#### Prompt:
Search the records for the string "green", and show each line where it appears.

+-------+

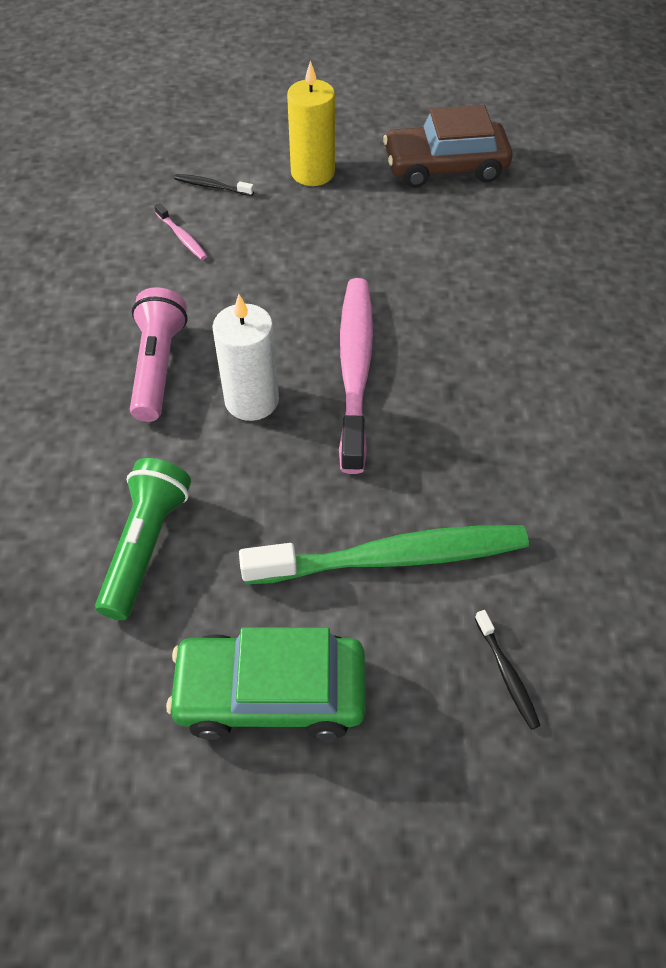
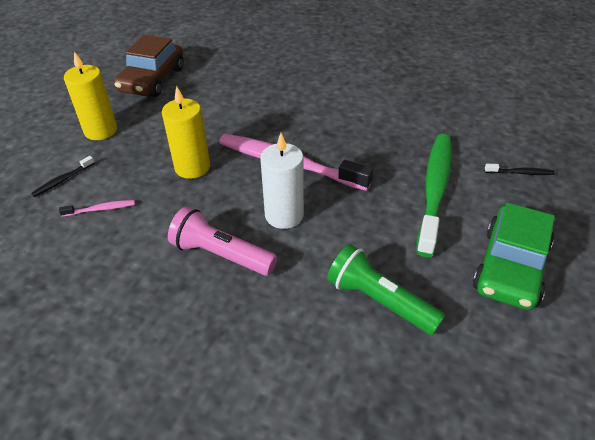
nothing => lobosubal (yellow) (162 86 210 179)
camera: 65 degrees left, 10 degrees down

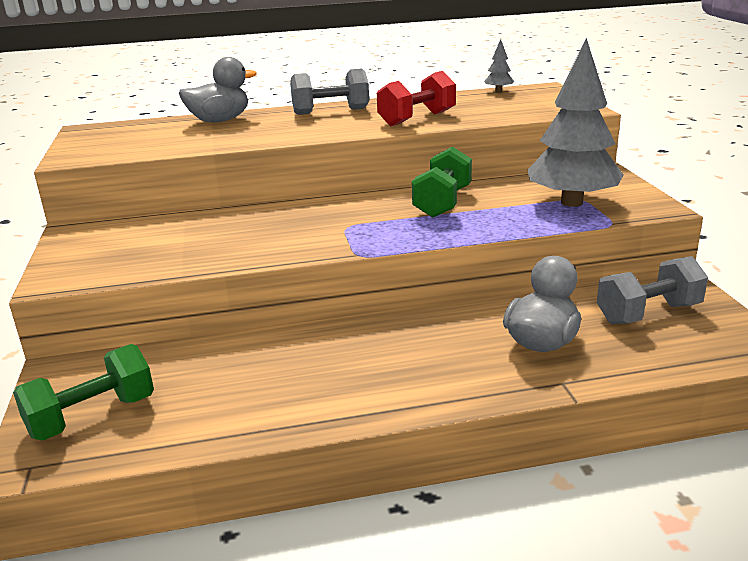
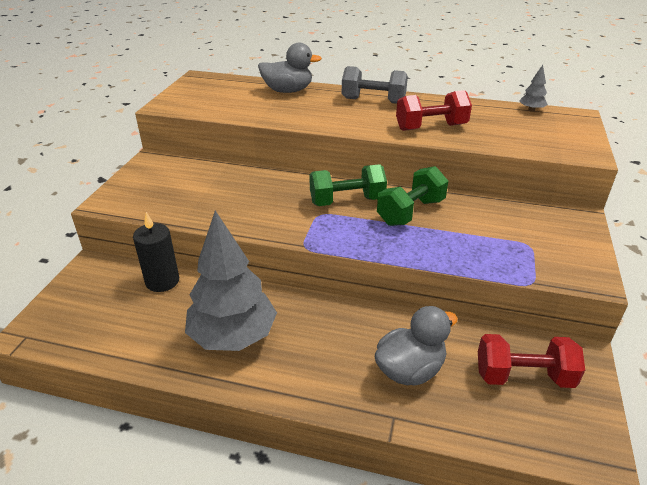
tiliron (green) (13 344 154 441) => tiliron (green) (309 164 387 206), move
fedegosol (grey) (527 38 624 207) => fedegosol (grey) (185 211 277 351), move
tiliron (grey) (597 256 708 324) => tiliron (red) (478 334 585 388)
nothing => lobosubal (black) (133 212 179 292)
camera: 25 degrees right, 10 degrees up

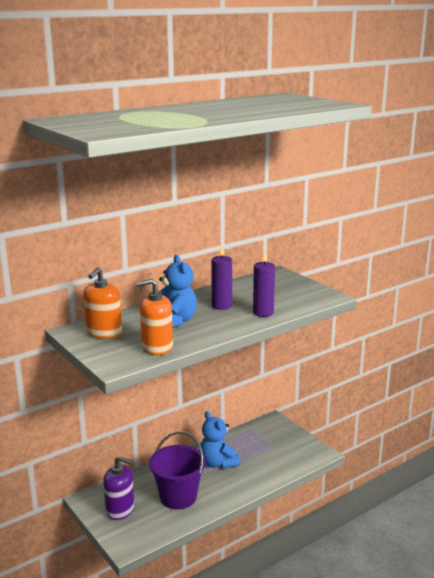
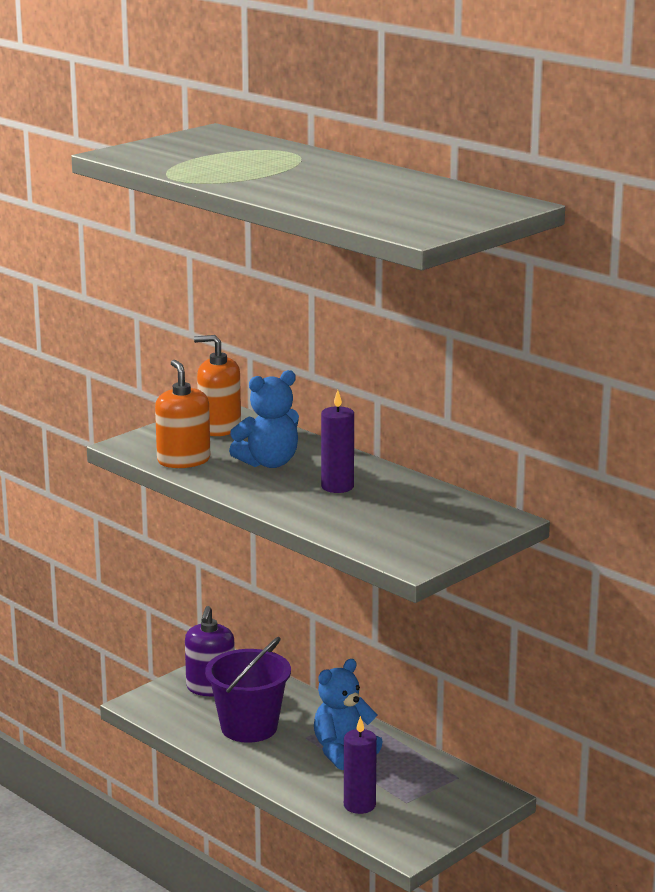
lobosubal (purple) (253 251 275 317) => lobosubal (purple) (344 716 377 814), move
camera: 80 degrees right, 0 degrees up

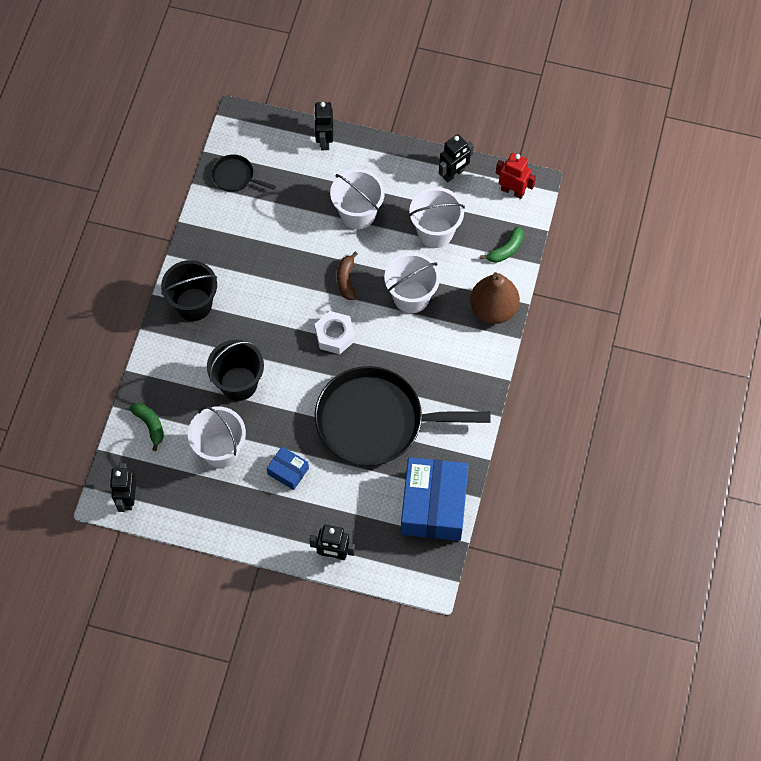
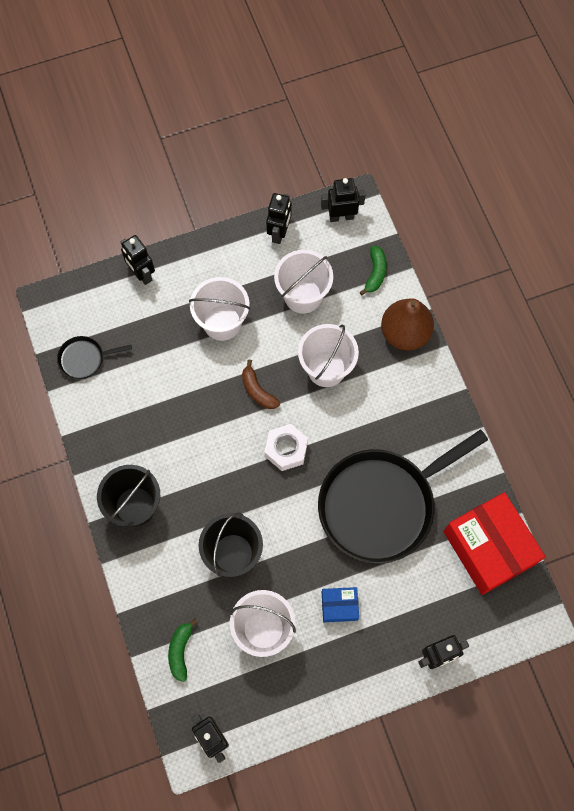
zepapon (green) (129 403 164 451) => zepapon (green) (168 619 198 682), 105 degrees counterclockwise
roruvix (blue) (401 457 469 541) => roruvix (red) (443 492 545 595)
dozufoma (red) (496 153 536 199) => dozufoma (black) (321 178 366 222)
camera: 35 degrees left, 5 degrees up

+-------+

#### Answer section:
tiliron (green) (13 344 154 441) => tiliron (green) (309 164 387 206), move
zepapon (green) (129 403 164 451) => zepapon (green) (168 619 198 682), 105 degrees counterclockwise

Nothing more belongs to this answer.